Action item = After locating the line containing "R7: 68k (+12V, SIG14) -> 100k (+12V, SIG14)", transcribe that line and all following lines exactly, stopping only at the end of the records.

(Modification records)
-------------------------

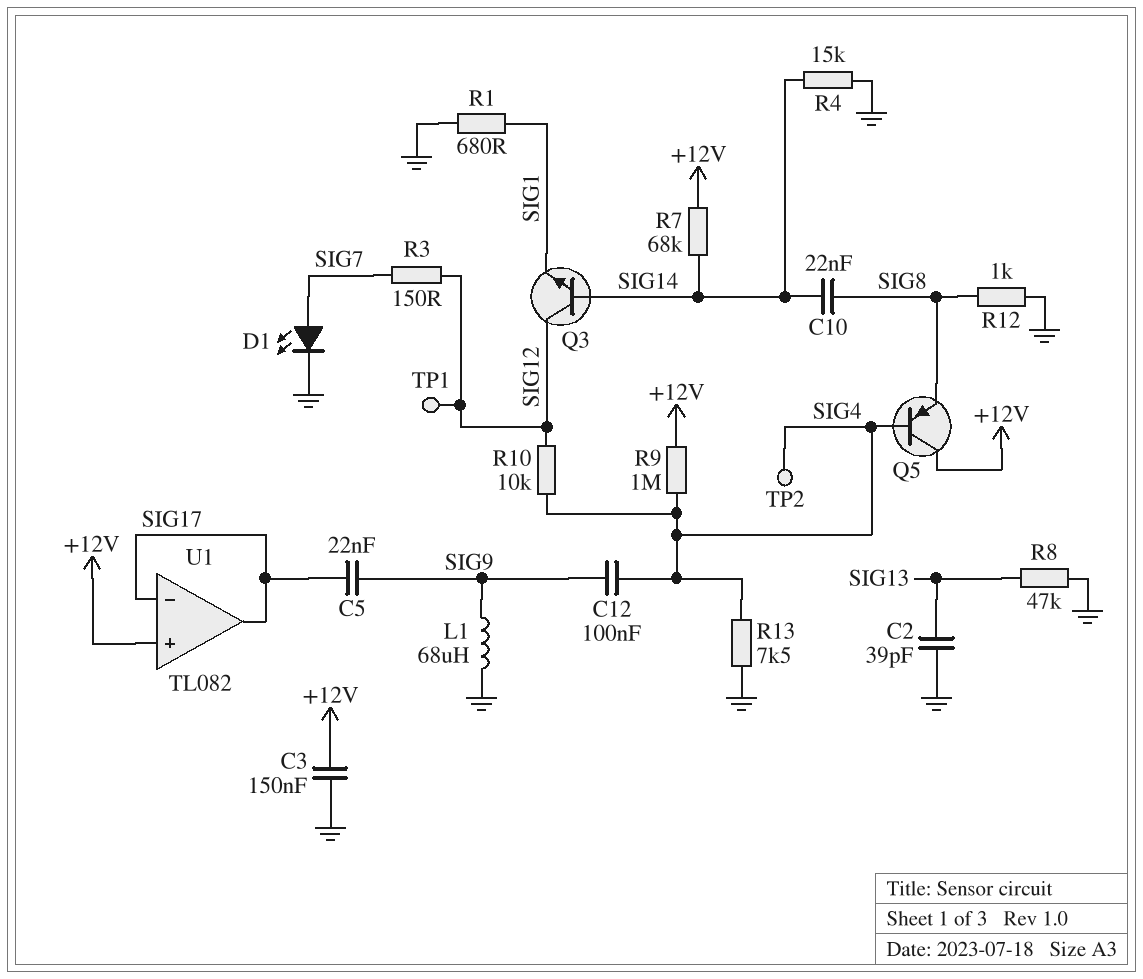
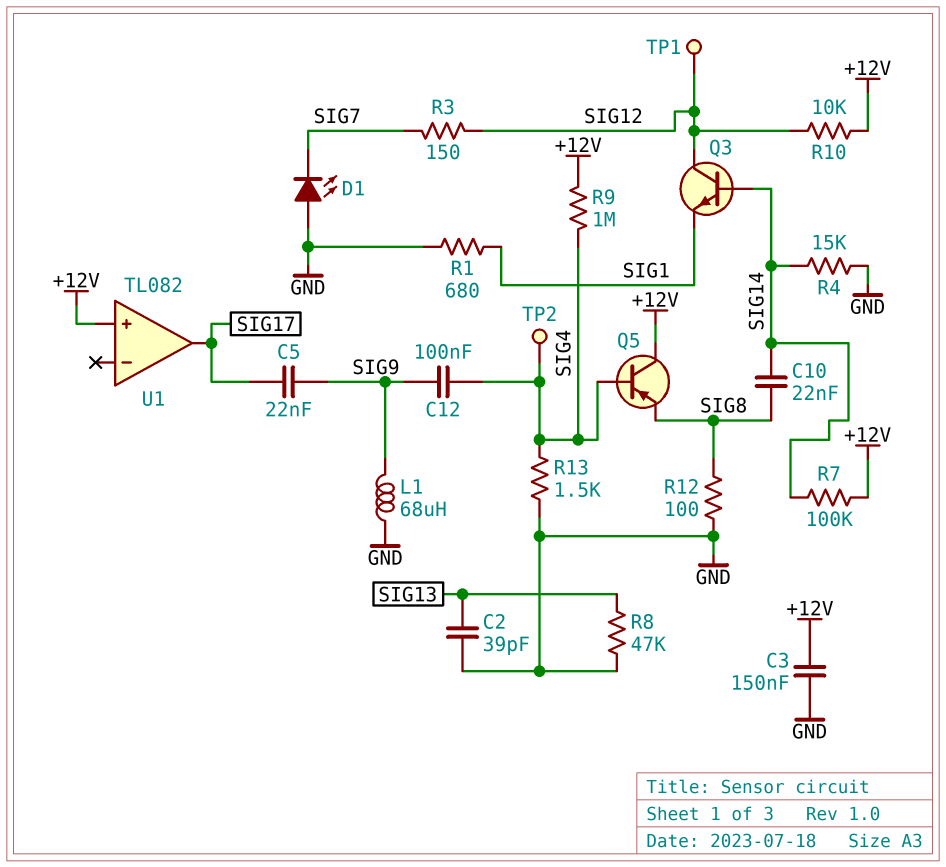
D1: LED (A SIG7, K GND) -> LED (A GND, K SIG7)
R7: 68k (+12V, SIG14) -> 100k (+12V, SIG14)
R10: 10k (SIG4, SIG12) -> 10k (+12V, SIG12)
R12: 1k (GND, SIG8) -> 100 (GND, SIG8)
R13: 7.5k (GND, SIG4) -> 1.5k (GND, SIG4)
U1 pin in-: SIG17 -> none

-------------------------

Finished exercise =
R7: 68k (+12V, SIG14) -> 100k (+12V, SIG14)
R10: 10k (SIG4, SIG12) -> 10k (+12V, SIG12)
R12: 1k (GND, SIG8) -> 100 (GND, SIG8)
R13: 7.5k (GND, SIG4) -> 1.5k (GND, SIG4)
U1 pin in-: SIG17 -> none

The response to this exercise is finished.